» **About this task**
Within the records below, how many lines contain "none"? The answer is that number alone.
Supplied entries START
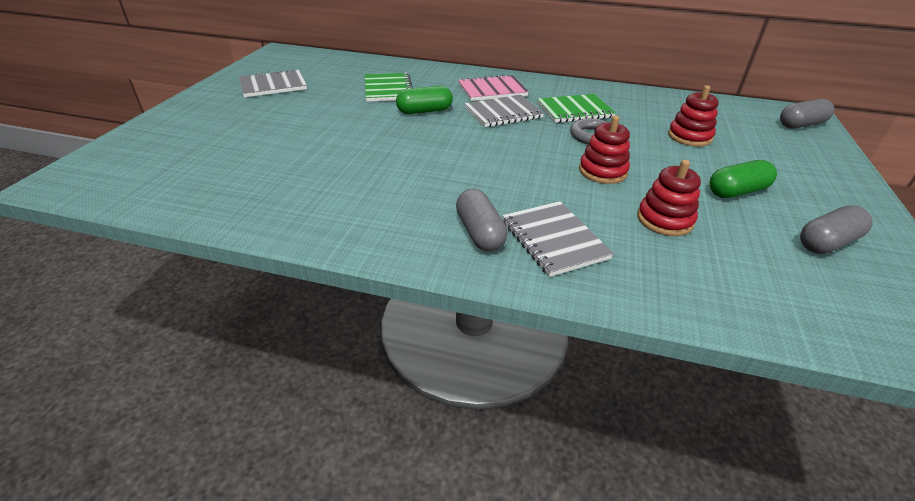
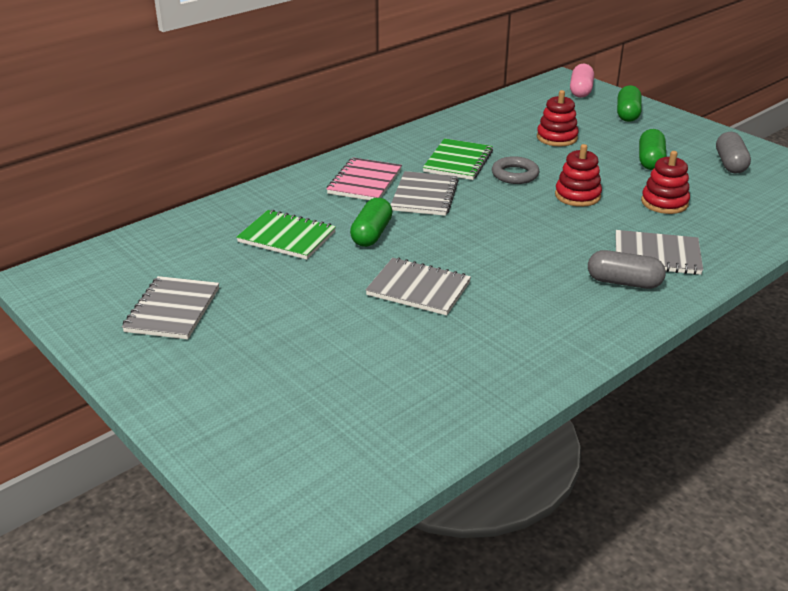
camera: 55 degrees left, 5 degrees down
(369, 146) = (418, 289): none -> grey notebook
(801, 125) = (580, 91): grey capsule -> pink capsule
(807, 157) = (627, 114): none -> green capsule

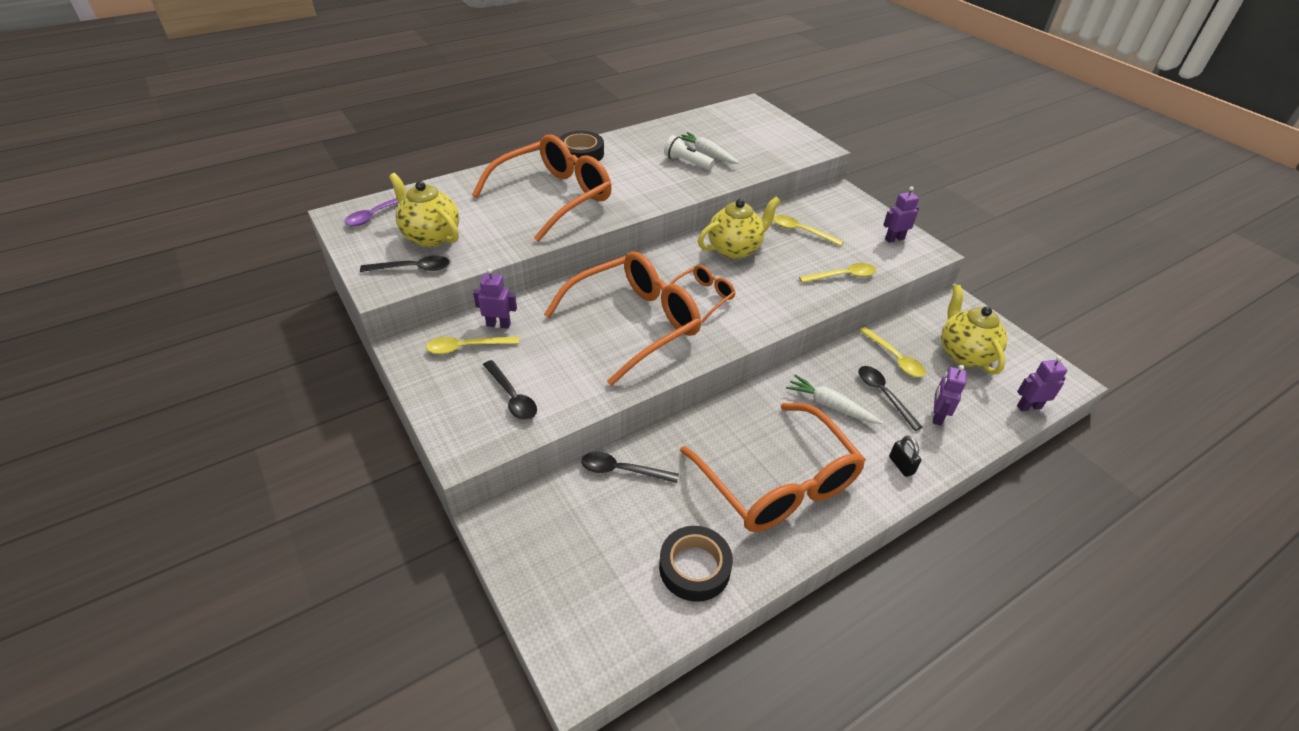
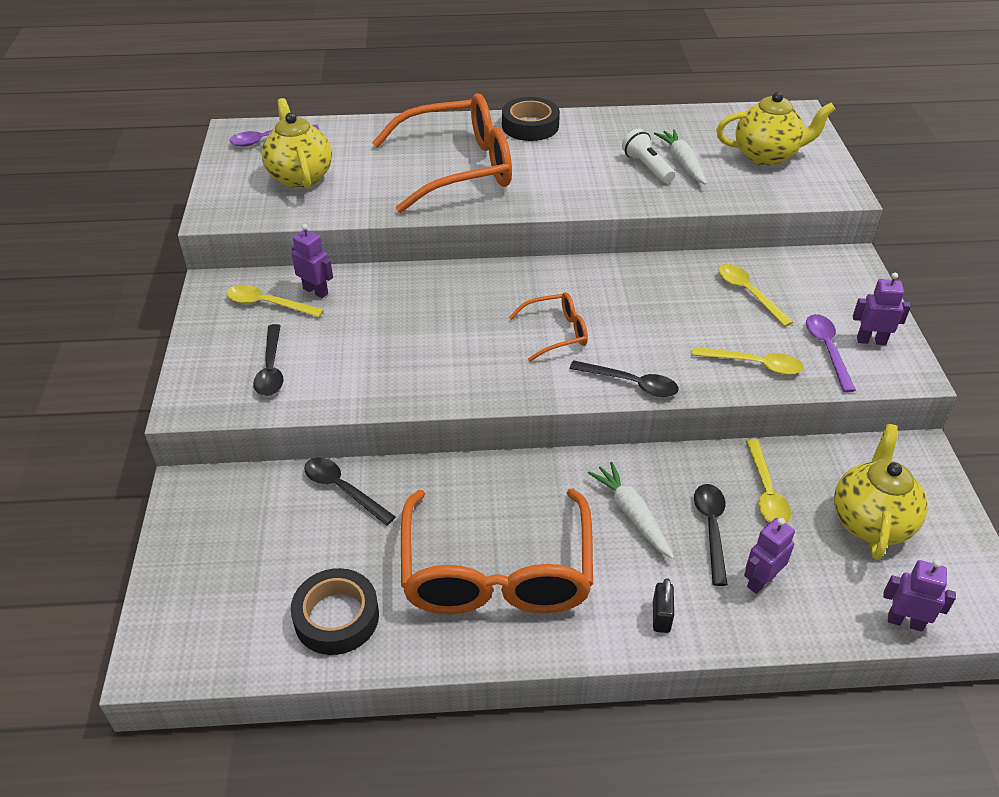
camera: 30 degrees right, 0 degrees up
(413, 268) = (257, 205): black spoon -> black spoon (631, 383)
(633, 324) = (452, 337): orange glasses -> none
(735, 249) = (642, 290): yellow teapot -> yellow teapot (766, 156)
(875, 253) = (827, 350): none -> purple spoon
Supplied entries END
» **Output for this task**
4